(Exercise inputs):
________

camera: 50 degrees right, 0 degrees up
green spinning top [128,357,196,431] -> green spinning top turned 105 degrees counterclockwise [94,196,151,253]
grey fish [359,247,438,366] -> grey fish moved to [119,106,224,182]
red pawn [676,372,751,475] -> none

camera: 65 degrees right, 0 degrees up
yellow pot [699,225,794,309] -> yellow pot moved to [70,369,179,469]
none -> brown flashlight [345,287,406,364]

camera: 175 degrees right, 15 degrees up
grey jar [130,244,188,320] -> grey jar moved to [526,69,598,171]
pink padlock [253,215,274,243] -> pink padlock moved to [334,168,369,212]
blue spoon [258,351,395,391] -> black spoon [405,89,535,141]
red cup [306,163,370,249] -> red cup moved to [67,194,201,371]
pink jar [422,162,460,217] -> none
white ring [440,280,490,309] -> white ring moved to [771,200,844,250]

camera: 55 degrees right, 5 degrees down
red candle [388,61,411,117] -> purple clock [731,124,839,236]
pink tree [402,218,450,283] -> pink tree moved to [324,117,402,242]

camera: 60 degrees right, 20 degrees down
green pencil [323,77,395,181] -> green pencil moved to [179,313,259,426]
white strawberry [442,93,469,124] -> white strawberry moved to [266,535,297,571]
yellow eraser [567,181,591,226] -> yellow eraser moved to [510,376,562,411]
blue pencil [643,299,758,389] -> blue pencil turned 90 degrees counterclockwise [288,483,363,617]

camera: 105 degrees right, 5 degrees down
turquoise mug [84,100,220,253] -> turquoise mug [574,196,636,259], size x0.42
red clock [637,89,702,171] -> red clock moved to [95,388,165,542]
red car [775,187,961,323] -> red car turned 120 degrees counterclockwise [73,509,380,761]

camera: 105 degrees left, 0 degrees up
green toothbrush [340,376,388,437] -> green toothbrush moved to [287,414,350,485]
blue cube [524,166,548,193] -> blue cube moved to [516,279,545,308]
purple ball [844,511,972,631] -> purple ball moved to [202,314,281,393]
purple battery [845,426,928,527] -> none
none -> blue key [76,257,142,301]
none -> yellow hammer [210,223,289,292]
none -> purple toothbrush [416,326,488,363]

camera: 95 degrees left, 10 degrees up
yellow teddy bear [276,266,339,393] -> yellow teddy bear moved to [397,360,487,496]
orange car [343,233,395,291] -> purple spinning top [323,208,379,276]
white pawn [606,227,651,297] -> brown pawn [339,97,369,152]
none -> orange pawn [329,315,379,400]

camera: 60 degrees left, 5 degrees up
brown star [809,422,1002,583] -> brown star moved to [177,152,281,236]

________

(Task item): Among the entries above, find the line with "red car [775,187,961,323]" and the line with "orange car [343,233,395,291]"; give again exactly these two lines and all lines between them.

(Reply to the task):
red car [775,187,961,323] -> red car turned 120 degrees counterclockwise [73,509,380,761]

camera: 105 degrees left, 0 degrees up
green toothbrush [340,376,388,437] -> green toothbrush moved to [287,414,350,485]
blue cube [524,166,548,193] -> blue cube moved to [516,279,545,308]
purple ball [844,511,972,631] -> purple ball moved to [202,314,281,393]
purple battery [845,426,928,527] -> none
none -> blue key [76,257,142,301]
none -> yellow hammer [210,223,289,292]
none -> purple toothbrush [416,326,488,363]

camera: 95 degrees left, 10 degrees up
yellow teddy bear [276,266,339,393] -> yellow teddy bear moved to [397,360,487,496]
orange car [343,233,395,291] -> purple spinning top [323,208,379,276]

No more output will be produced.